◆ What to produce
The full set of records must be set down verbatim.

◆ Before-and-after object lists
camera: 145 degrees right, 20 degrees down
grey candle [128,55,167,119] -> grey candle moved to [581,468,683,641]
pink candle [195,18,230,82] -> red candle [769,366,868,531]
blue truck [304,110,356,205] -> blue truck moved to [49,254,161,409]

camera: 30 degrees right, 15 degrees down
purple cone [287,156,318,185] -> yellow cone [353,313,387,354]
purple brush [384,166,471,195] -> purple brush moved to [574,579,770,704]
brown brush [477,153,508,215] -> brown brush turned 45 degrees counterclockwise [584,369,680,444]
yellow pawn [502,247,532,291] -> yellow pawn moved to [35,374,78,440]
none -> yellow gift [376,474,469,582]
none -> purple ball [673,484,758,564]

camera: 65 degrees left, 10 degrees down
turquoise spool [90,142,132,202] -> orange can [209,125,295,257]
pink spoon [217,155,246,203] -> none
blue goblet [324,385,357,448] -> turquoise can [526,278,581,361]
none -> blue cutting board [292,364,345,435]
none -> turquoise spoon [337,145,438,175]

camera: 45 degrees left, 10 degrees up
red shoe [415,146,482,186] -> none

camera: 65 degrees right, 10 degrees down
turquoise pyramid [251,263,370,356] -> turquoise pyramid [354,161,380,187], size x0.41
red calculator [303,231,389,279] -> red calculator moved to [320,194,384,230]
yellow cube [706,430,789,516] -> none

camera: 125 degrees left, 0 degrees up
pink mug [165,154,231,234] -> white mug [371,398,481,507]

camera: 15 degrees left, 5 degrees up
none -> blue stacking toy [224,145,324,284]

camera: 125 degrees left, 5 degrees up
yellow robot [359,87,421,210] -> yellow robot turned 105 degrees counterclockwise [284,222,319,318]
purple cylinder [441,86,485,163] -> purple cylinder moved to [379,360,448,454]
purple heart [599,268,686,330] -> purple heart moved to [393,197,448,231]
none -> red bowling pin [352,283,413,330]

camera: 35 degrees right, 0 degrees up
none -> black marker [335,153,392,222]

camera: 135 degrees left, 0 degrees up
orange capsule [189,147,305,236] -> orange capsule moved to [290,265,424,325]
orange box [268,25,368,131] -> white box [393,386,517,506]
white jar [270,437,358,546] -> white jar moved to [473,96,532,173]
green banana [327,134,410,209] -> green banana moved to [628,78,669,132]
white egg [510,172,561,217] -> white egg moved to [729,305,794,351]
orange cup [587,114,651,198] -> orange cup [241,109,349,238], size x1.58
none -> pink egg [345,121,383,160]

◆ Task answer
camera: 145 degrees right, 20 degrees down
grey candle [128,55,167,119] -> grey candle moved to [581,468,683,641]
pink candle [195,18,230,82] -> red candle [769,366,868,531]
blue truck [304,110,356,205] -> blue truck moved to [49,254,161,409]

camera: 30 degrees right, 15 degrees down
purple cone [287,156,318,185] -> yellow cone [353,313,387,354]
purple brush [384,166,471,195] -> purple brush moved to [574,579,770,704]
brown brush [477,153,508,215] -> brown brush turned 45 degrees counterclockwise [584,369,680,444]
yellow pawn [502,247,532,291] -> yellow pawn moved to [35,374,78,440]
none -> yellow gift [376,474,469,582]
none -> purple ball [673,484,758,564]

camera: 65 degrees left, 10 degrees down
turquoise spool [90,142,132,202] -> orange can [209,125,295,257]
pink spoon [217,155,246,203] -> none
blue goblet [324,385,357,448] -> turquoise can [526,278,581,361]
none -> blue cutting board [292,364,345,435]
none -> turquoise spoon [337,145,438,175]

camera: 45 degrees left, 10 degrees up
red shoe [415,146,482,186] -> none

camera: 65 degrees right, 10 degrees down
turquoise pyramid [251,263,370,356] -> turquoise pyramid [354,161,380,187], size x0.41
red calculator [303,231,389,279] -> red calculator moved to [320,194,384,230]
yellow cube [706,430,789,516] -> none

camera: 125 degrees left, 0 degrees up
pink mug [165,154,231,234] -> white mug [371,398,481,507]

camera: 15 degrees left, 5 degrees up
none -> blue stacking toy [224,145,324,284]

camera: 125 degrees left, 5 degrees up
yellow robot [359,87,421,210] -> yellow robot turned 105 degrees counterclockwise [284,222,319,318]
purple cylinder [441,86,485,163] -> purple cylinder moved to [379,360,448,454]
purple heart [599,268,686,330] -> purple heart moved to [393,197,448,231]
none -> red bowling pin [352,283,413,330]

camera: 35 degrees right, 0 degrees up
none -> black marker [335,153,392,222]

camera: 135 degrees left, 0 degrees up
orange capsule [189,147,305,236] -> orange capsule moved to [290,265,424,325]
orange box [268,25,368,131] -> white box [393,386,517,506]
white jar [270,437,358,546] -> white jar moved to [473,96,532,173]
green banana [327,134,410,209] -> green banana moved to [628,78,669,132]
white egg [510,172,561,217] -> white egg moved to [729,305,794,351]
orange cup [587,114,651,198] -> orange cup [241,109,349,238], size x1.58
none -> pink egg [345,121,383,160]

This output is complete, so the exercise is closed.